[Excerpt from a dataset]
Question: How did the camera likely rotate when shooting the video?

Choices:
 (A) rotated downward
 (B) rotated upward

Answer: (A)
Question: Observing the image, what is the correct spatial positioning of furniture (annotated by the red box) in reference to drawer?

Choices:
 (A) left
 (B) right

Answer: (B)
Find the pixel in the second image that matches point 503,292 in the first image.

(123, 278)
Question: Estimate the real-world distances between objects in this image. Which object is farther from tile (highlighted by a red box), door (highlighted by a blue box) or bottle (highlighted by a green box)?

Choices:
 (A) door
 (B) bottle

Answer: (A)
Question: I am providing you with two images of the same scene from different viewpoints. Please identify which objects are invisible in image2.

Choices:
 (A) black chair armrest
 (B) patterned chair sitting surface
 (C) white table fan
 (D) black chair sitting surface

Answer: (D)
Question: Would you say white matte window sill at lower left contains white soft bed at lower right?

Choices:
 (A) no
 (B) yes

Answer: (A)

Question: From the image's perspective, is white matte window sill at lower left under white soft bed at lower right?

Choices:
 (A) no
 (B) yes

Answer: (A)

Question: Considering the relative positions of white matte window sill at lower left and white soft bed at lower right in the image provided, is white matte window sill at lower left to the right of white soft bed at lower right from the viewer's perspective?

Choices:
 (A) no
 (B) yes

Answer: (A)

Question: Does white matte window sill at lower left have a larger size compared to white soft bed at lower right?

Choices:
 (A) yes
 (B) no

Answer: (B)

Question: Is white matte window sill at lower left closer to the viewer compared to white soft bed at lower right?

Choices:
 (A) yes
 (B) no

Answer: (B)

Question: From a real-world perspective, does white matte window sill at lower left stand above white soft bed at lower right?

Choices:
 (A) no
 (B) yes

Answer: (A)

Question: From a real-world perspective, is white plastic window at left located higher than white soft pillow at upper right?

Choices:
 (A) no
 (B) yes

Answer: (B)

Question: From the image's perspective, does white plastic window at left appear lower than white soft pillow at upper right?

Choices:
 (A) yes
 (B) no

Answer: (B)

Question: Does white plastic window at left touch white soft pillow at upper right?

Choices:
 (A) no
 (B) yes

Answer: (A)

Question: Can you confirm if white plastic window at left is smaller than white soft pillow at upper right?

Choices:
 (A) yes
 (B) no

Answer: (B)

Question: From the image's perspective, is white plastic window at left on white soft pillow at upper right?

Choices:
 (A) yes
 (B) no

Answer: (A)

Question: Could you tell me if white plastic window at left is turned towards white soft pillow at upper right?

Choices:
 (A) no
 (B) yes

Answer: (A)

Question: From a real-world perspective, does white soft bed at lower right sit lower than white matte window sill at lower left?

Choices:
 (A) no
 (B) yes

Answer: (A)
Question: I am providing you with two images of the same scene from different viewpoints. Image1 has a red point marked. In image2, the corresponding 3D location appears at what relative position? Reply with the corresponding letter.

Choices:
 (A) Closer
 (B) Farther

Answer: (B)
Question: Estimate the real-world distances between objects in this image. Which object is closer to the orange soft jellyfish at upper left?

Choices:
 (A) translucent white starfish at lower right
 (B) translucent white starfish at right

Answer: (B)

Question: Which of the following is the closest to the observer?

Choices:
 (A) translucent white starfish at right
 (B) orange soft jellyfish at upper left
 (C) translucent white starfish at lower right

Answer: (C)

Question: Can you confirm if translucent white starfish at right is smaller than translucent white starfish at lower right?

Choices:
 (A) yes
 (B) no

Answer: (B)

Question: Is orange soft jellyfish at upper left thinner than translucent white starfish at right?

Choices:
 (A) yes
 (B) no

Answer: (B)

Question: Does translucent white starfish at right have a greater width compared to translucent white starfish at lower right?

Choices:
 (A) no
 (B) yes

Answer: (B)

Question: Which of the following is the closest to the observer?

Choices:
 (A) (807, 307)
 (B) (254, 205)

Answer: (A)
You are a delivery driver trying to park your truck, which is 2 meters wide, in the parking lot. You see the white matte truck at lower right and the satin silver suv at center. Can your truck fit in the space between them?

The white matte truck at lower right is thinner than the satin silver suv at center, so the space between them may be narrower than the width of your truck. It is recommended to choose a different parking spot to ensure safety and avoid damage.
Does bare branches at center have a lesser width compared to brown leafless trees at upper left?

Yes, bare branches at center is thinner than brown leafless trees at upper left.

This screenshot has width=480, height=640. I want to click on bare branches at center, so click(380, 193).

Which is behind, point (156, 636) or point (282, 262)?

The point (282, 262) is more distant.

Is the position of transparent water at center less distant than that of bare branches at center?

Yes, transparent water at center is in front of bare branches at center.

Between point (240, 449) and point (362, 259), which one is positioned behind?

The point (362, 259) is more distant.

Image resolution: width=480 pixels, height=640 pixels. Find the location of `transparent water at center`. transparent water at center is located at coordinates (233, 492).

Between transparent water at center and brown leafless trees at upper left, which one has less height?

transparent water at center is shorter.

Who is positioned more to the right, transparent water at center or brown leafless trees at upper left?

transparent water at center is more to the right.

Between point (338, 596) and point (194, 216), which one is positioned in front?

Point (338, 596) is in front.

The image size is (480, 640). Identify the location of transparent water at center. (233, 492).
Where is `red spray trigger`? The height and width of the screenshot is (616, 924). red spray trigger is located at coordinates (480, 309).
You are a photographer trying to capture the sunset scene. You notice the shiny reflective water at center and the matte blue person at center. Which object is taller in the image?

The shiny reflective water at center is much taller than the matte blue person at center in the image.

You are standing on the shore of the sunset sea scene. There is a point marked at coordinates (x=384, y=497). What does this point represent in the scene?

### [Work to do]
Extract all of the rows above and reproduce them verbatim, keeping their original order.

### [Answer]
Question: How did the camera likely rotate when shooting the video?

Choices:
 (A) rotated downward
 (B) rotated upward

Answer: (A)
Question: Observing the image, what is the correct spatial positioning of furniture (annotated by the red box) in reference to drawer?

Choices:
 (A) left
 (B) right

Answer: (B)
Find the pixel in the second image that matches point 503,292 in the first image.

(123, 278)
Question: Estimate the real-world distances between objects in this image. Which object is farther from tile (highlighted by a red box), door (highlighted by a blue box) or bottle (highlighted by a green box)?

Choices:
 (A) door
 (B) bottle

Answer: (A)
Question: I am providing you with two images of the same scene from different viewpoints. Please identify which objects are invisible in image2.

Choices:
 (A) black chair armrest
 (B) patterned chair sitting surface
 (C) white table fan
 (D) black chair sitting surface

Answer: (D)
Question: Would you say white matte window sill at lower left contains white soft bed at lower right?

Choices:
 (A) no
 (B) yes

Answer: (A)

Question: From the image's perspective, is white matte window sill at lower left under white soft bed at lower right?

Choices:
 (A) no
 (B) yes

Answer: (A)

Question: Considering the relative positions of white matte window sill at lower left and white soft bed at lower right in the image provided, is white matte window sill at lower left to the right of white soft bed at lower right from the viewer's perspective?

Choices:
 (A) no
 (B) yes

Answer: (A)

Question: Does white matte window sill at lower left have a larger size compared to white soft bed at lower right?

Choices:
 (A) yes
 (B) no

Answer: (B)

Question: Is white matte window sill at lower left closer to the viewer compared to white soft bed at lower right?

Choices:
 (A) yes
 (B) no

Answer: (B)

Question: From a real-world perspective, does white matte window sill at lower left stand above white soft bed at lower right?

Choices:
 (A) no
 (B) yes

Answer: (A)

Question: From a real-world perspective, is white plastic window at left located higher than white soft pillow at upper right?

Choices:
 (A) no
 (B) yes

Answer: (B)

Question: From the image's perspective, does white plastic window at left appear lower than white soft pillow at upper right?

Choices:
 (A) yes
 (B) no

Answer: (B)

Question: Does white plastic window at left touch white soft pillow at upper right?

Choices:
 (A) no
 (B) yes

Answer: (A)

Question: Can you confirm if white plastic window at left is smaller than white soft pillow at upper right?

Choices:
 (A) yes
 (B) no

Answer: (B)

Question: From the image's perspective, is white plastic window at left on white soft pillow at upper right?

Choices:
 (A) yes
 (B) no

Answer: (A)

Question: Could you tell me if white plastic window at left is turned towards white soft pillow at upper right?

Choices:
 (A) no
 (B) yes

Answer: (A)

Question: From a real-world perspective, does white soft bed at lower right sit lower than white matte window sill at lower left?

Choices:
 (A) no
 (B) yes

Answer: (A)
Question: I am providing you with two images of the same scene from different viewpoints. Image1 has a red point marked. In image2, the corresponding 3D location appears at what relative position? Reply with the corresponding letter.

Choices:
 (A) Closer
 (B) Farther

Answer: (B)
Question: Estimate the real-world distances between objects in this image. Which object is closer to the orange soft jellyfish at upper left?

Choices:
 (A) translucent white starfish at lower right
 (B) translucent white starfish at right

Answer: (B)

Question: Which of the following is the closest to the observer?

Choices:
 (A) translucent white starfish at right
 (B) orange soft jellyfish at upper left
 (C) translucent white starfish at lower right

Answer: (C)

Question: Can you confirm if translucent white starfish at right is smaller than translucent white starfish at lower right?

Choices:
 (A) yes
 (B) no

Answer: (B)

Question: Is orange soft jellyfish at upper left thinner than translucent white starfish at right?

Choices:
 (A) yes
 (B) no

Answer: (B)

Question: Does translucent white starfish at right have a greater width compared to translucent white starfish at lower right?

Choices:
 (A) no
 (B) yes

Answer: (B)

Question: Which of the following is the closest to the observer?

Choices:
 (A) (807, 307)
 (B) (254, 205)

Answer: (A)
You are a delivery driver trying to park your truck, which is 2 meters wide, in the parking lot. You see the white matte truck at lower right and the satin silver suv at center. Can your truck fit in the space between them?

The white matte truck at lower right is thinner than the satin silver suv at center, so the space between them may be narrower than the width of your truck. It is recommended to choose a different parking spot to ensure safety and avoid damage.
Does bare branches at center have a lesser width compared to brown leafless trees at upper left?

Yes, bare branches at center is thinner than brown leafless trees at upper left.

This screenshot has width=480, height=640. I want to click on bare branches at center, so click(380, 193).

Which is behind, point (156, 636) or point (282, 262)?

The point (282, 262) is more distant.

Is the position of transparent water at center less distant than that of bare branches at center?

Yes, transparent water at center is in front of bare branches at center.

Between point (240, 449) and point (362, 259), which one is positioned behind?

The point (362, 259) is more distant.

Image resolution: width=480 pixels, height=640 pixels. Find the location of `transparent water at center`. transparent water at center is located at coordinates (233, 492).

Between transparent water at center and brown leafless trees at upper left, which one has less height?

transparent water at center is shorter.

Who is positioned more to the right, transparent water at center or brown leafless trees at upper left?

transparent water at center is more to the right.

Between point (338, 596) and point (194, 216), which one is positioned in front?

Point (338, 596) is in front.

The image size is (480, 640). Identify the location of transparent water at center. (233, 492).
Where is `red spray trigger`? The height and width of the screenshot is (616, 924). red spray trigger is located at coordinates (480, 309).
You are a photographer trying to capture the sunset scene. You notice the shiny reflective water at center and the matte blue person at center. Which object is taller in the image?

The shiny reflective water at center is much taller than the matte blue person at center in the image.

You are standing on the shore of the sunset sea scene. There is a point marked at coordinates (x=384, y=497). What does this point represent in the scene?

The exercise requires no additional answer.